## What to produce
The lines to be set down run from the line containing "J6 pin 2: ISO_C -> ISO_E" through the final line of the data below; print them exactly and print nothing else.

━━━

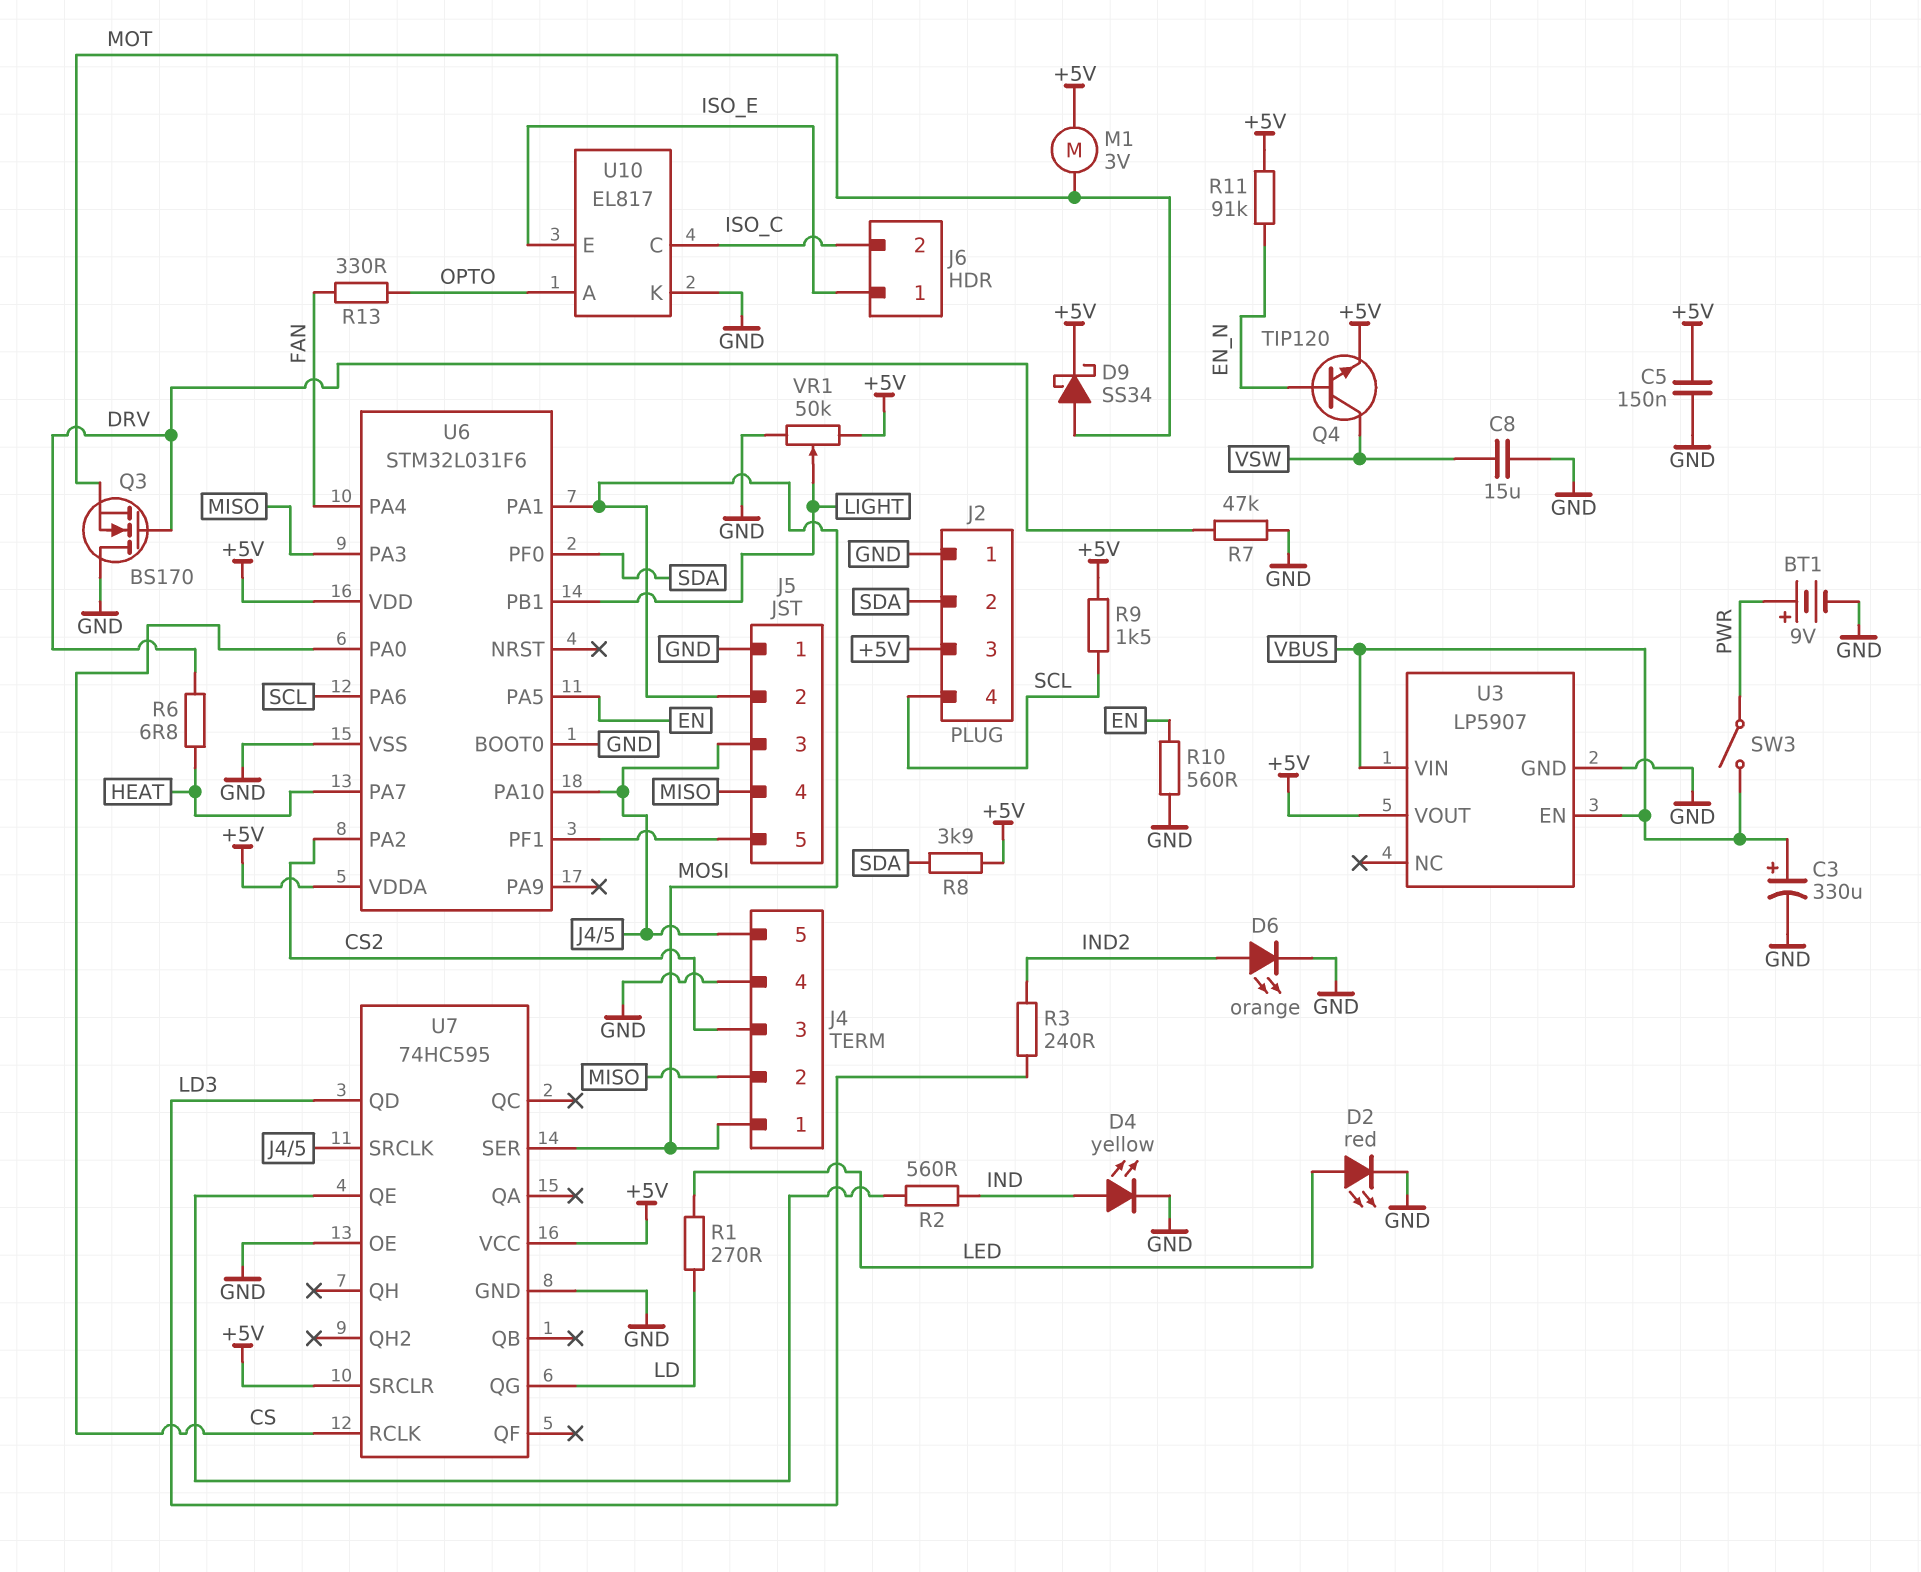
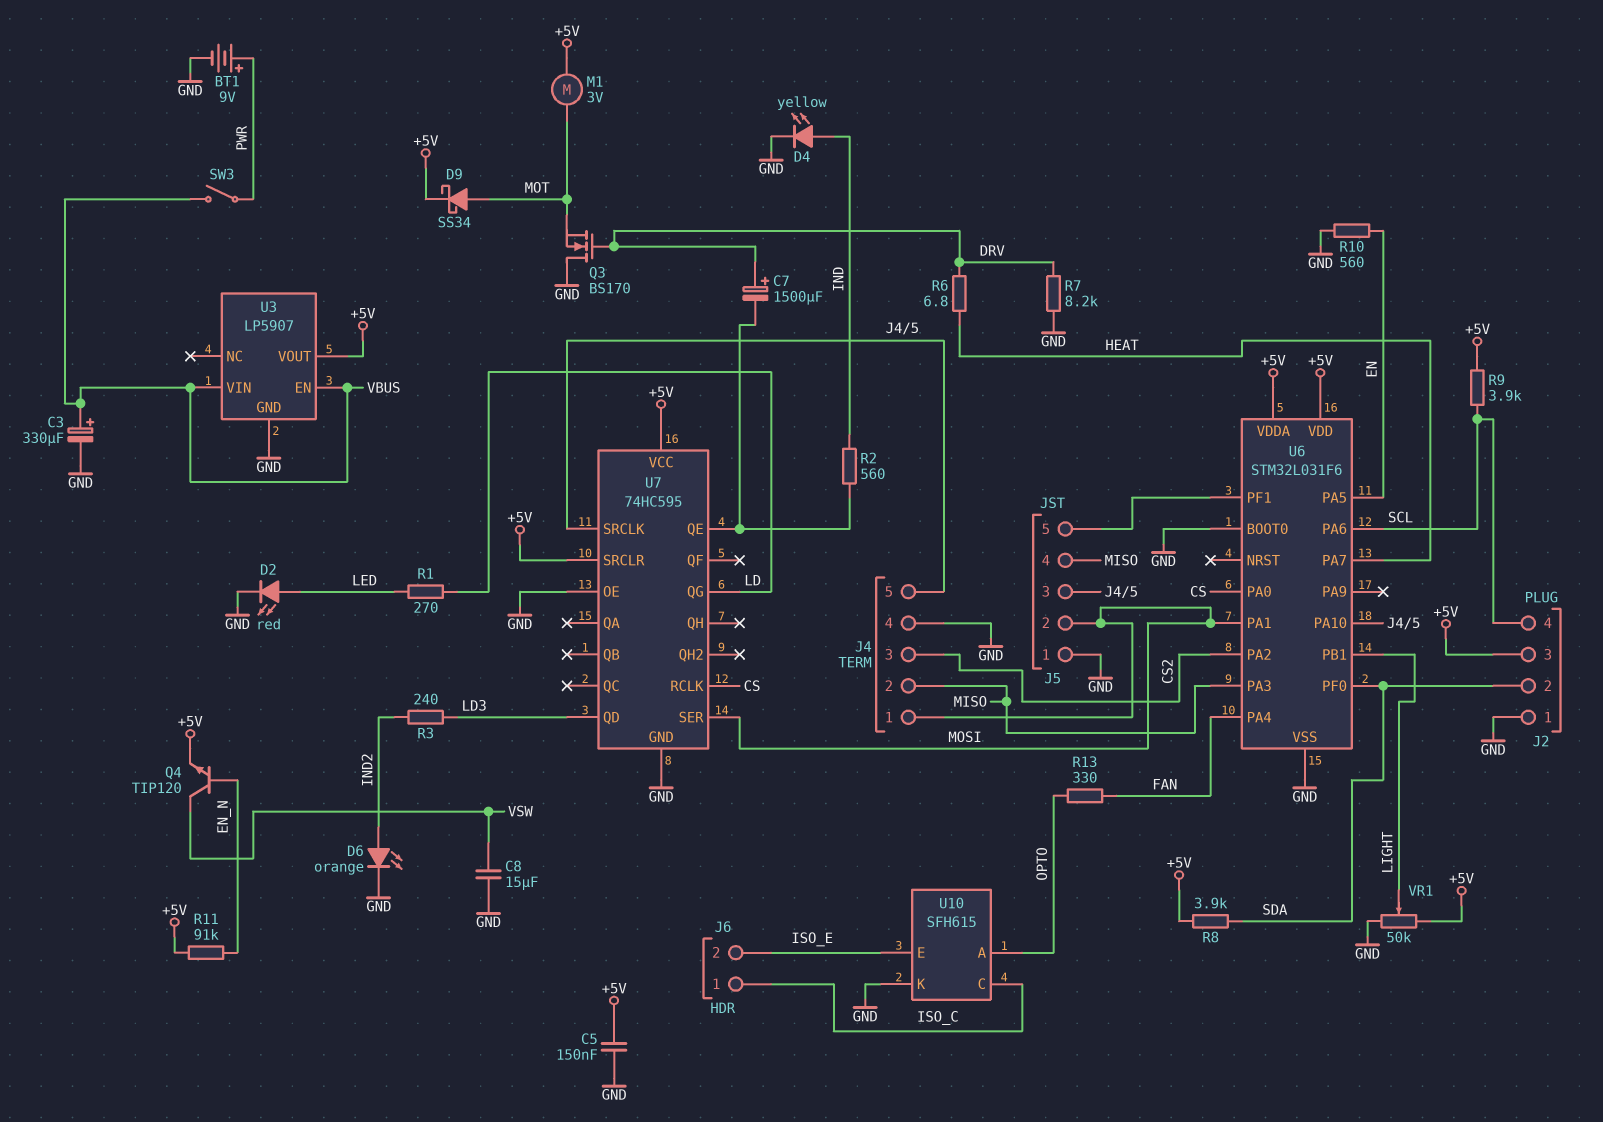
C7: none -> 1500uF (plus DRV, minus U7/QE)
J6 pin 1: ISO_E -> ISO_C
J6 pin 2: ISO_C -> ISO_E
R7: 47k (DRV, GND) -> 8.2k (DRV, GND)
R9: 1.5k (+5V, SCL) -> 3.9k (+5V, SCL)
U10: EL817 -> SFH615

━━━

## Answer box
J6 pin 2: ISO_C -> ISO_E
R7: 47k (DRV, GND) -> 8.2k (DRV, GND)
R9: 1.5k (+5V, SCL) -> 3.9k (+5V, SCL)
U10: EL817 -> SFH615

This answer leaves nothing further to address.